**EXERCISE INSTRUCTIONS:**
An exact repeat is needed of the lines from the one with "RGB3 pin B: A4 -> D13" through the last line of the data below. Please omit the pictures.

┌─ PROVIDED DATA

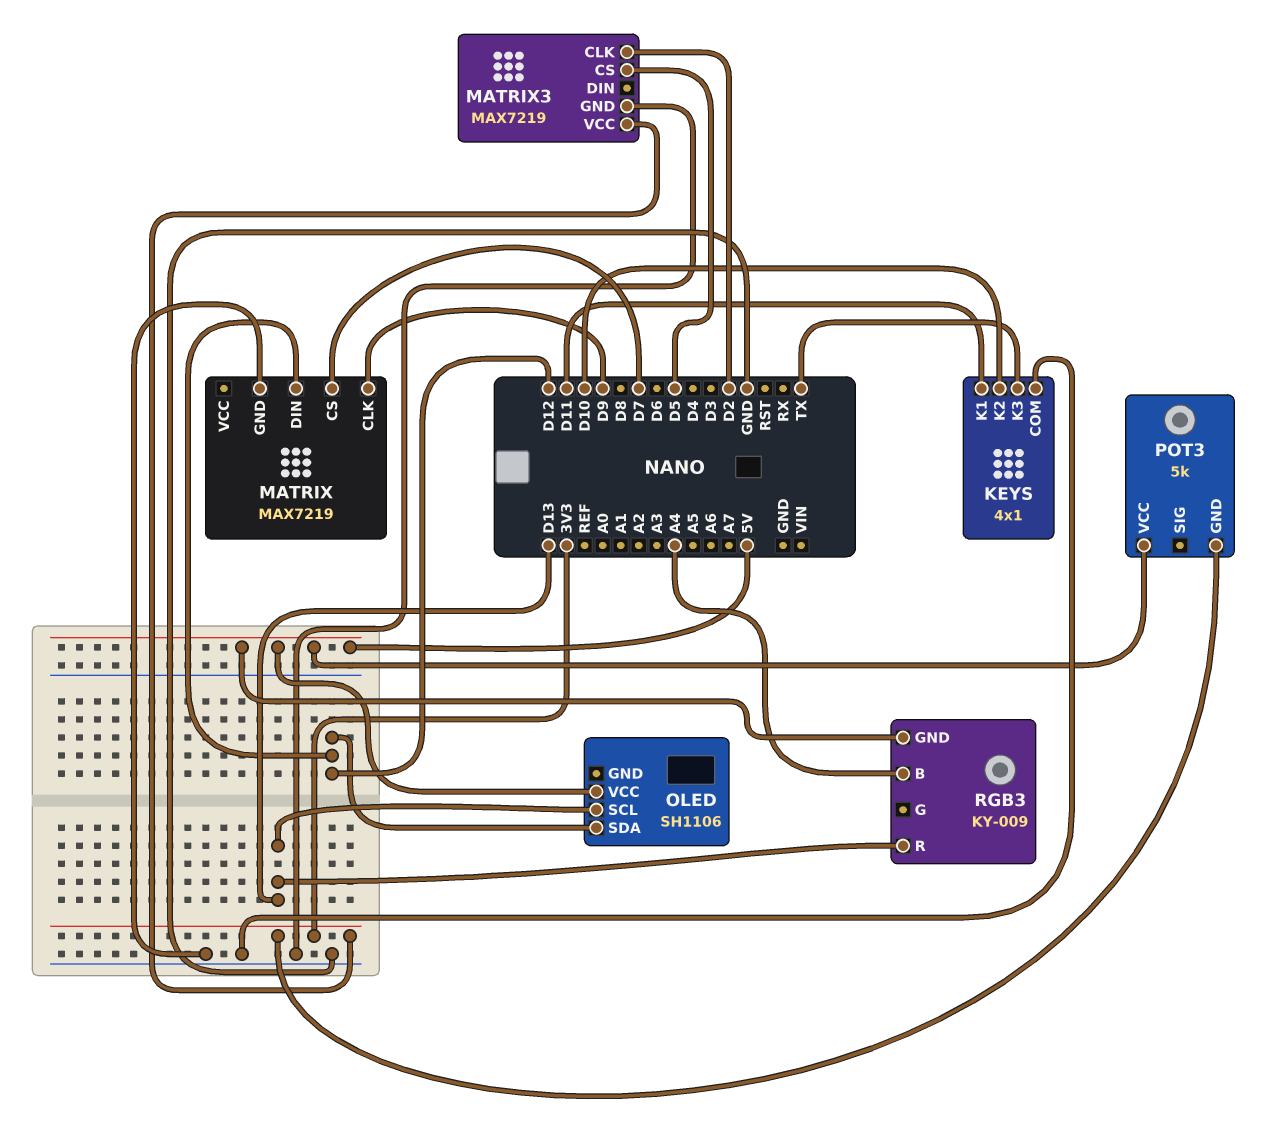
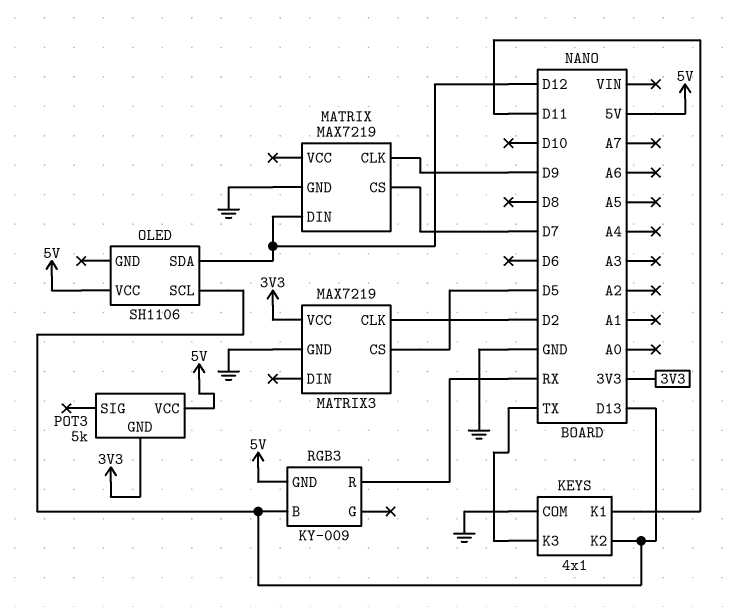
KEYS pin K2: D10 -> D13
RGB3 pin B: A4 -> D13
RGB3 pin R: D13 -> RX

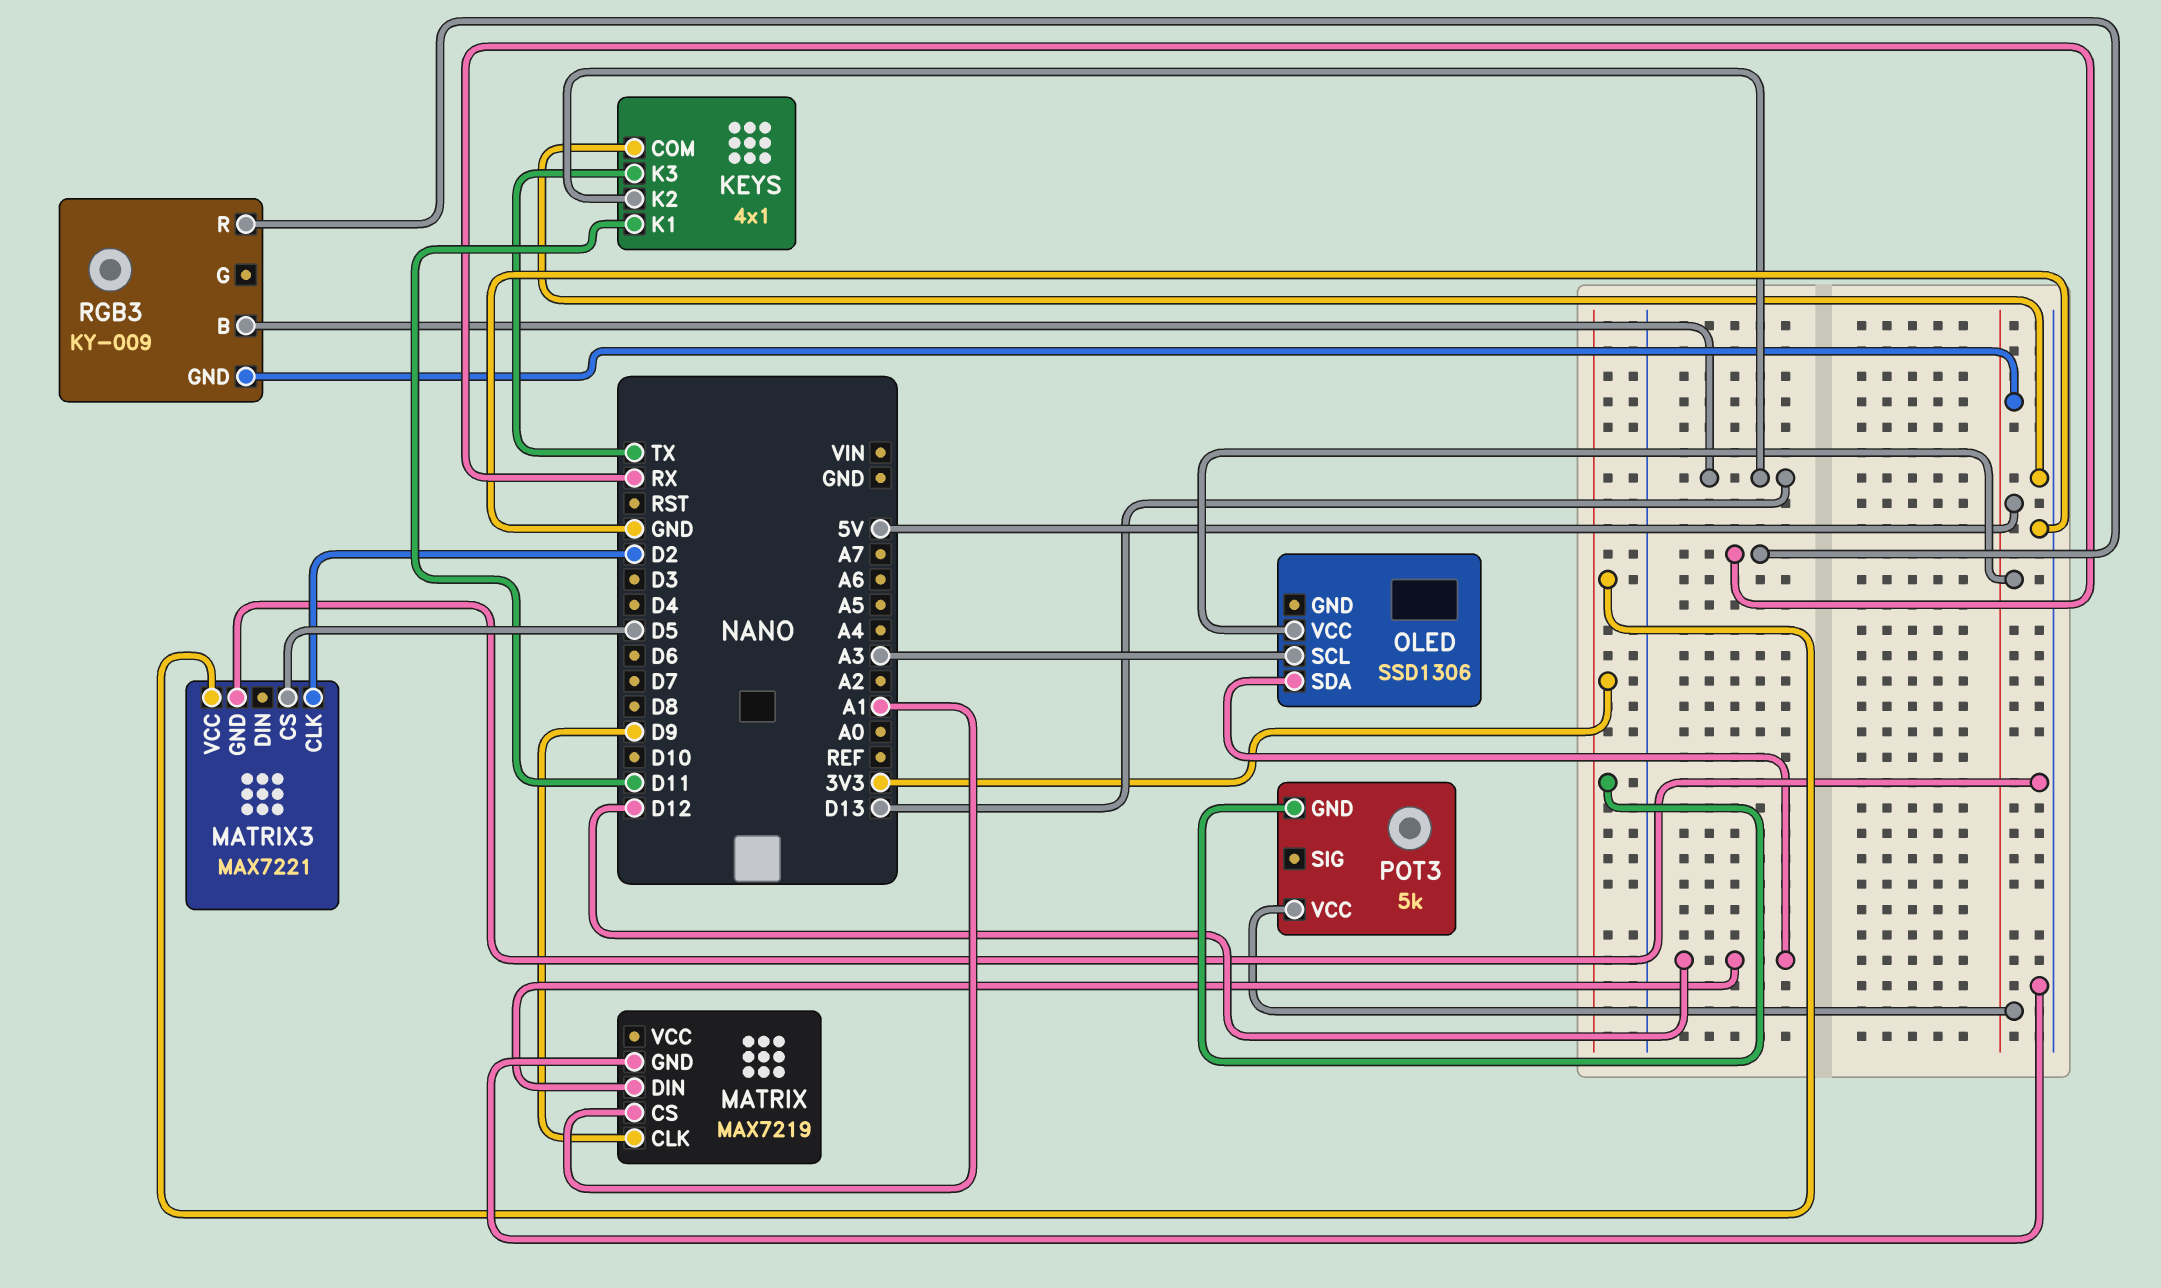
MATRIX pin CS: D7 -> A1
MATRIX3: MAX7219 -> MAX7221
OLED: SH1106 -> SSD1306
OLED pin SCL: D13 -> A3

└─

**COMPLETED EXERCISE:**
RGB3 pin B: A4 -> D13
RGB3 pin R: D13 -> RX

MATRIX pin CS: D7 -> A1
MATRIX3: MAX7219 -> MAX7221
OLED: SH1106 -> SSD1306
OLED pin SCL: D13 -> A3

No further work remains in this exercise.